Output exactly the lines below, starting with the line that has "RADIO1 pin MOSI: GND -> D23" and going on through the line that has "POT pin SIG: A3 -> A1", both included, and no other lines.

Extracted data entries:
* * * * * * *
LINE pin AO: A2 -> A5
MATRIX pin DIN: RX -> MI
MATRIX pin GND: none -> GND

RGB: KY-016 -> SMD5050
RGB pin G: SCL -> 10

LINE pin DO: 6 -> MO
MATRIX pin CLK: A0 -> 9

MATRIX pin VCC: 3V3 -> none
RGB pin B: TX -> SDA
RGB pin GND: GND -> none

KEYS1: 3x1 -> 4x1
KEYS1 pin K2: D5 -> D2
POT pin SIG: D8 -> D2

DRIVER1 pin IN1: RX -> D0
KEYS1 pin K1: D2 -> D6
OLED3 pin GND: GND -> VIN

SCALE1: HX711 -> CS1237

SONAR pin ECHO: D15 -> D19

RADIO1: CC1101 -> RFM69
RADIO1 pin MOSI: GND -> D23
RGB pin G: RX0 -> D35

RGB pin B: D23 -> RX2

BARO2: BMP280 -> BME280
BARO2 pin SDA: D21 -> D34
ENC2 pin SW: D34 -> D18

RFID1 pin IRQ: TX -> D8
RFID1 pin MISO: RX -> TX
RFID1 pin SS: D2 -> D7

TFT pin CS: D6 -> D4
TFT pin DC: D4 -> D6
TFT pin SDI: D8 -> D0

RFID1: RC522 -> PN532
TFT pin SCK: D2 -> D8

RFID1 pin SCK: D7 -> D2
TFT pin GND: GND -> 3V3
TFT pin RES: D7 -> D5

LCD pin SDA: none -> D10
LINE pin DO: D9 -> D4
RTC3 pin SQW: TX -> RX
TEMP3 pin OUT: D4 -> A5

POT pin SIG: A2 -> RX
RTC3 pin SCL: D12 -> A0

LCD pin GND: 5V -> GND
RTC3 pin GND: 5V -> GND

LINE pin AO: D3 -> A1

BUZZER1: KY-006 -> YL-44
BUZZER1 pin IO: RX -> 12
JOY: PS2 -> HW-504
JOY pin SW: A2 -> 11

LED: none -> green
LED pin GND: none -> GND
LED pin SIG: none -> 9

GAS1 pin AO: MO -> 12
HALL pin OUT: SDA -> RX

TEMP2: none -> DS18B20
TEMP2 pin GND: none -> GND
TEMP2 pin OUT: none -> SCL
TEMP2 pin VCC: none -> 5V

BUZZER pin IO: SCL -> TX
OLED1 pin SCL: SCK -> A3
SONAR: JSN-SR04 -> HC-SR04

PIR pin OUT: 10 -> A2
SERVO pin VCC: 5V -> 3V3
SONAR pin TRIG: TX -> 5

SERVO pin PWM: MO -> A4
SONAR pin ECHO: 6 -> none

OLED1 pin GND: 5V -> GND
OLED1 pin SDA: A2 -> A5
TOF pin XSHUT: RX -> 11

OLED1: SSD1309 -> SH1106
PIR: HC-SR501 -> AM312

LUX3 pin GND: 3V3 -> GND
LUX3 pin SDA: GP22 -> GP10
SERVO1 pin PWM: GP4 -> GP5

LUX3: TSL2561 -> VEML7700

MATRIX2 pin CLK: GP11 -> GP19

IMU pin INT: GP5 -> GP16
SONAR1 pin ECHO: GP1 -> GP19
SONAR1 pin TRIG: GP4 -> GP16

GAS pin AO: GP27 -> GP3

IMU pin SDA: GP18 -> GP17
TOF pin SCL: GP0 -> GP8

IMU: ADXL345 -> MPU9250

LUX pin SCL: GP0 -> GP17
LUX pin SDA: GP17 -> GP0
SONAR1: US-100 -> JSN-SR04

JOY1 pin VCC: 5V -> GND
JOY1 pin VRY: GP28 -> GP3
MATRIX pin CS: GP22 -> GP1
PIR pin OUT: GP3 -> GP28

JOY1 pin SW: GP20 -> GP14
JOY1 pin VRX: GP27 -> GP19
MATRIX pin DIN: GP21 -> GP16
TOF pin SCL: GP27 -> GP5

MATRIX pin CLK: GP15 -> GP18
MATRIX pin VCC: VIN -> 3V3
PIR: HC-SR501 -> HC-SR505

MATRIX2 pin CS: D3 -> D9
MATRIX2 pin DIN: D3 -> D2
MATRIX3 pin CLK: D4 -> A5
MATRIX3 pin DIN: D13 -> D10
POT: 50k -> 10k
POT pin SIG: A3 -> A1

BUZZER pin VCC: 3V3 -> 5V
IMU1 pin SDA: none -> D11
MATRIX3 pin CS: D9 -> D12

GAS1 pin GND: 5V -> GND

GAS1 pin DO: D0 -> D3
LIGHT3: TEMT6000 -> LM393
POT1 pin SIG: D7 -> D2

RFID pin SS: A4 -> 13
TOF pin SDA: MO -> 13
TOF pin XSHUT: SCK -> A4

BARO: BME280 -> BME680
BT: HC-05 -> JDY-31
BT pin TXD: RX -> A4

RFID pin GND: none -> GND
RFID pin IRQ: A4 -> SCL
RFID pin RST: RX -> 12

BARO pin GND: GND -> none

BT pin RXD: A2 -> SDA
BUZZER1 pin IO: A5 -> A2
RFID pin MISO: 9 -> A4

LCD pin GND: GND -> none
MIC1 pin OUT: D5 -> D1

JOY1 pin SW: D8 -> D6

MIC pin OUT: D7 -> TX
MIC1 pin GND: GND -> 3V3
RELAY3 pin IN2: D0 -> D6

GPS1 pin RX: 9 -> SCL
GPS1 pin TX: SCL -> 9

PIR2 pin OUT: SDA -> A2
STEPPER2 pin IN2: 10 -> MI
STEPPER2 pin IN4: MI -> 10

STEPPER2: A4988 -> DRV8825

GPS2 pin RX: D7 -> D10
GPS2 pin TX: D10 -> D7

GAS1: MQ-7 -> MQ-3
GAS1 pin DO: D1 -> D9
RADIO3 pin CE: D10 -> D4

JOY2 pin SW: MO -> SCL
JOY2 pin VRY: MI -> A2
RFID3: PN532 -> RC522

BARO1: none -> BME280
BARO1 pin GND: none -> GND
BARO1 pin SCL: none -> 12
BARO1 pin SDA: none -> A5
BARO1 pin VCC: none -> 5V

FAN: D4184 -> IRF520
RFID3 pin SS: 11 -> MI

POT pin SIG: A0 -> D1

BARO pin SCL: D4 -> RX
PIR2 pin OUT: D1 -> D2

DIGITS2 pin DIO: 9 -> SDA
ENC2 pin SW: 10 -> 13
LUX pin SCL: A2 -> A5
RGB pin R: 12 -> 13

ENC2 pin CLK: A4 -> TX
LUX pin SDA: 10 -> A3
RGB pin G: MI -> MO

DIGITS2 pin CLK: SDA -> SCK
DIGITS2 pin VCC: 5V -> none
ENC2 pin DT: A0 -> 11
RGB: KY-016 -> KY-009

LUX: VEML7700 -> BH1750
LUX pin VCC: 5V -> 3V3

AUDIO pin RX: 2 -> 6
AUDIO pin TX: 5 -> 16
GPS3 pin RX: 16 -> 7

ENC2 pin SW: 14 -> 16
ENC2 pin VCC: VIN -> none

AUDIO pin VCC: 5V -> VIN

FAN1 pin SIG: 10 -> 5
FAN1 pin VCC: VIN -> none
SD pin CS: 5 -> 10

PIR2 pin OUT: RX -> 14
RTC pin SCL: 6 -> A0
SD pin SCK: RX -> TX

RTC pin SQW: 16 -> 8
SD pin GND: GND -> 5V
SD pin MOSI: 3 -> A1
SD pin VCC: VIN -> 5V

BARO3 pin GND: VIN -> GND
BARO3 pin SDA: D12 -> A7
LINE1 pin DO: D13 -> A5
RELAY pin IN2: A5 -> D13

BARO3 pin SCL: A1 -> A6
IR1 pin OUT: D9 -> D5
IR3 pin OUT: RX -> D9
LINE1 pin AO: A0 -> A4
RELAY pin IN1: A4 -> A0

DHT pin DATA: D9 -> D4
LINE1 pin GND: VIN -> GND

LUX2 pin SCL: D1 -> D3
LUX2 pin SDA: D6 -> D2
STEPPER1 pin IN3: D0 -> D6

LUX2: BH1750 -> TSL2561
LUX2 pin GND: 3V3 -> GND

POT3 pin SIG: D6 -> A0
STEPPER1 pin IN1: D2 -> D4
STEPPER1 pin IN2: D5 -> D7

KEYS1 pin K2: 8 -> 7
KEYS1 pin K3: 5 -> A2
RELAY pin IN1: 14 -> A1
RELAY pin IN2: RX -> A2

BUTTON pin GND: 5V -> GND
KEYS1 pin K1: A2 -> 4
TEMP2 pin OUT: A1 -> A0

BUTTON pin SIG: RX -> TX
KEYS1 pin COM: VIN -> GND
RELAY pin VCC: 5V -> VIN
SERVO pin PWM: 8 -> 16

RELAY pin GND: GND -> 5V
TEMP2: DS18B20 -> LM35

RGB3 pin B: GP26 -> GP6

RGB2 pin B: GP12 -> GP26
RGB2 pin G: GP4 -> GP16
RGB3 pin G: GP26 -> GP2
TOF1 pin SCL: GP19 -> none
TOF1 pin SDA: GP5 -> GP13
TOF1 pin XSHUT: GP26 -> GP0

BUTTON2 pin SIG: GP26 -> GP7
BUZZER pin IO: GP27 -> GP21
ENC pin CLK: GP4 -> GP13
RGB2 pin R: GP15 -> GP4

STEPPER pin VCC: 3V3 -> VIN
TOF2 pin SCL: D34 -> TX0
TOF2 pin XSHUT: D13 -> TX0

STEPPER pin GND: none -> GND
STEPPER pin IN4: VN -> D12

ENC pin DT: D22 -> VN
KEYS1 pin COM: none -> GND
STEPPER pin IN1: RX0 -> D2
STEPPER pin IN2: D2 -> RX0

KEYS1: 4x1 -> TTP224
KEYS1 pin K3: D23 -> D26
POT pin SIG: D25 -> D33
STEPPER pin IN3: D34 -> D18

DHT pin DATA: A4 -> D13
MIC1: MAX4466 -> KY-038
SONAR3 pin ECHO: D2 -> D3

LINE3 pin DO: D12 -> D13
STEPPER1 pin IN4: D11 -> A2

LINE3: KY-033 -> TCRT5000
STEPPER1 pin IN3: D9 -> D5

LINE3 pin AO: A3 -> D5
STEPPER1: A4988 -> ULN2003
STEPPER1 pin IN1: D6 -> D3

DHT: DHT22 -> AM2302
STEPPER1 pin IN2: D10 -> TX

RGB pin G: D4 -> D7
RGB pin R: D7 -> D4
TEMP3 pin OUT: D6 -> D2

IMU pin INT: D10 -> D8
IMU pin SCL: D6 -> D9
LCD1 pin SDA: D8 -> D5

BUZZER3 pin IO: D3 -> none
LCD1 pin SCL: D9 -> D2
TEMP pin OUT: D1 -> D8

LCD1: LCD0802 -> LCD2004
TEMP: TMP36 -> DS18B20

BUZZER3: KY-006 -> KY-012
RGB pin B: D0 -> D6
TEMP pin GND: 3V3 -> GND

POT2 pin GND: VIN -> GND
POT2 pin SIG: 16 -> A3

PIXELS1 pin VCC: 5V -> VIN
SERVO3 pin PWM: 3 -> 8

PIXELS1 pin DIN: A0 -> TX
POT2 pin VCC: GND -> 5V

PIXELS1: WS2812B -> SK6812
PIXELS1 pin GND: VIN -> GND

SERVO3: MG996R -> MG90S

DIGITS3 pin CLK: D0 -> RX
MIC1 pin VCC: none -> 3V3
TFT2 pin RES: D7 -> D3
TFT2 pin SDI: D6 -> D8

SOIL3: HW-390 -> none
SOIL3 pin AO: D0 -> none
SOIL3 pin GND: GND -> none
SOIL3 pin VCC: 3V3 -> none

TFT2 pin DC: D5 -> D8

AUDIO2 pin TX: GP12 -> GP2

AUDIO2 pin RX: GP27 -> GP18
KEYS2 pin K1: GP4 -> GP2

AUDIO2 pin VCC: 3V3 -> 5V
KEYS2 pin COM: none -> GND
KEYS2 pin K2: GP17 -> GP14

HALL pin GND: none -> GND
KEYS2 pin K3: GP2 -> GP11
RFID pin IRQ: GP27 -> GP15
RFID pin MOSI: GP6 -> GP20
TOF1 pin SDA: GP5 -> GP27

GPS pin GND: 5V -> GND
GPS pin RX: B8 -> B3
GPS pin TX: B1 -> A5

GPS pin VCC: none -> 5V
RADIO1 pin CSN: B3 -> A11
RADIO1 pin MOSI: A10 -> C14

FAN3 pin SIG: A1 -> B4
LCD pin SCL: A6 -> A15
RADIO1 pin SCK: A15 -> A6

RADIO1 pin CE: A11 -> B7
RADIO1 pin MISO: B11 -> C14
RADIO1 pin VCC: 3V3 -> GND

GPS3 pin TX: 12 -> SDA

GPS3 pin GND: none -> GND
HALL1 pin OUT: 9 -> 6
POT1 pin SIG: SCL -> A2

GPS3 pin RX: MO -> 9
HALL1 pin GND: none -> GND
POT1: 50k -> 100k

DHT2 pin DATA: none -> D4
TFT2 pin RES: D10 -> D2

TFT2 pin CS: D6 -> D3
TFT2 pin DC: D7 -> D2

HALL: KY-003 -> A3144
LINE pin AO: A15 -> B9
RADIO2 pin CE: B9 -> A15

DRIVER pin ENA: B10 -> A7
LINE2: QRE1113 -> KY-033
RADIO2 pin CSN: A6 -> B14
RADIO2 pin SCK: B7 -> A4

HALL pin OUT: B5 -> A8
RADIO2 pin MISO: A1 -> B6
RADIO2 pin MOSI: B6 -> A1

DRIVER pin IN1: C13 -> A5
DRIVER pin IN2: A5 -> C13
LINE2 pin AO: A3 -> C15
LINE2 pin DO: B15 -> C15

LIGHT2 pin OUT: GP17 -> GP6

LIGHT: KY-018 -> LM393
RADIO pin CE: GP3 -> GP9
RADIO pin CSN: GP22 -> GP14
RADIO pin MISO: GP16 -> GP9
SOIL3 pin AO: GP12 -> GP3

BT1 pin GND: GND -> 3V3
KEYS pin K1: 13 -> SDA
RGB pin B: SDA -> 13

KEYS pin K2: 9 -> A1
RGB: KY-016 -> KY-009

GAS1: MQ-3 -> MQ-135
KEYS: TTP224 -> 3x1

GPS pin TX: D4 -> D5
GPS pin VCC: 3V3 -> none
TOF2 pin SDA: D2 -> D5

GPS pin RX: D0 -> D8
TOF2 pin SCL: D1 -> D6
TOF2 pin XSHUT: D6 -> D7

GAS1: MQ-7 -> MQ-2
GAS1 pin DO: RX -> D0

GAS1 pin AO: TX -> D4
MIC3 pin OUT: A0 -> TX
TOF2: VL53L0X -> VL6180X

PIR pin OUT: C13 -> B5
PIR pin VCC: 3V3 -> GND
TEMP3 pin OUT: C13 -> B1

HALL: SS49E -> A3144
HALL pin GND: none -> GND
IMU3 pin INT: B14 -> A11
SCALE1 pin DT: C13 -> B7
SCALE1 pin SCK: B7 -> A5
* * * * * * *
**Task result:**
RADIO1 pin MOSI: GND -> D23
RGB pin G: RX0 -> D35

RGB pin B: D23 -> RX2

BARO2: BMP280 -> BME280
BARO2 pin SDA: D21 -> D34
ENC2 pin SW: D34 -> D18

RFID1 pin IRQ: TX -> D8
RFID1 pin MISO: RX -> TX
RFID1 pin SS: D2 -> D7

TFT pin CS: D6 -> D4
TFT pin DC: D4 -> D6
TFT pin SDI: D8 -> D0

RFID1: RC522 -> PN532
TFT pin SCK: D2 -> D8

RFID1 pin SCK: D7 -> D2
TFT pin GND: GND -> 3V3
TFT pin RES: D7 -> D5

LCD pin SDA: none -> D10
LINE pin DO: D9 -> D4
RTC3 pin SQW: TX -> RX
TEMP3 pin OUT: D4 -> A5

POT pin SIG: A2 -> RX
RTC3 pin SCL: D12 -> A0

LCD pin GND: 5V -> GND
RTC3 pin GND: 5V -> GND

LINE pin AO: D3 -> A1

BUZZER1: KY-006 -> YL-44
BUZZER1 pin IO: RX -> 12
JOY: PS2 -> HW-504
JOY pin SW: A2 -> 11

LED: none -> green
LED pin GND: none -> GND
LED pin SIG: none -> 9

GAS1 pin AO: MO -> 12
HALL pin OUT: SDA -> RX

TEMP2: none -> DS18B20
TEMP2 pin GND: none -> GND
TEMP2 pin OUT: none -> SCL
TEMP2 pin VCC: none -> 5V

BUZZER pin IO: SCL -> TX
OLED1 pin SCL: SCK -> A3
SONAR: JSN-SR04 -> HC-SR04

PIR pin OUT: 10 -> A2
SERVO pin VCC: 5V -> 3V3
SONAR pin TRIG: TX -> 5

SERVO pin PWM: MO -> A4
SONAR pin ECHO: 6 -> none

OLED1 pin GND: 5V -> GND
OLED1 pin SDA: A2 -> A5
TOF pin XSHUT: RX -> 11

OLED1: SSD1309 -> SH1106
PIR: HC-SR501 -> AM312

LUX3 pin GND: 3V3 -> GND
LUX3 pin SDA: GP22 -> GP10
SERVO1 pin PWM: GP4 -> GP5

LUX3: TSL2561 -> VEML7700

MATRIX2 pin CLK: GP11 -> GP19

IMU pin INT: GP5 -> GP16
SONAR1 pin ECHO: GP1 -> GP19
SONAR1 pin TRIG: GP4 -> GP16

GAS pin AO: GP27 -> GP3

IMU pin SDA: GP18 -> GP17
TOF pin SCL: GP0 -> GP8

IMU: ADXL345 -> MPU9250

LUX pin SCL: GP0 -> GP17
LUX pin SDA: GP17 -> GP0
SONAR1: US-100 -> JSN-SR04

JOY1 pin VCC: 5V -> GND
JOY1 pin VRY: GP28 -> GP3
MATRIX pin CS: GP22 -> GP1
PIR pin OUT: GP3 -> GP28

JOY1 pin SW: GP20 -> GP14
JOY1 pin VRX: GP27 -> GP19
MATRIX pin DIN: GP21 -> GP16
TOF pin SCL: GP27 -> GP5

MATRIX pin CLK: GP15 -> GP18
MATRIX pin VCC: VIN -> 3V3
PIR: HC-SR501 -> HC-SR505

MATRIX2 pin CS: D3 -> D9
MATRIX2 pin DIN: D3 -> D2
MATRIX3 pin CLK: D4 -> A5
MATRIX3 pin DIN: D13 -> D10
POT: 50k -> 10k
POT pin SIG: A3 -> A1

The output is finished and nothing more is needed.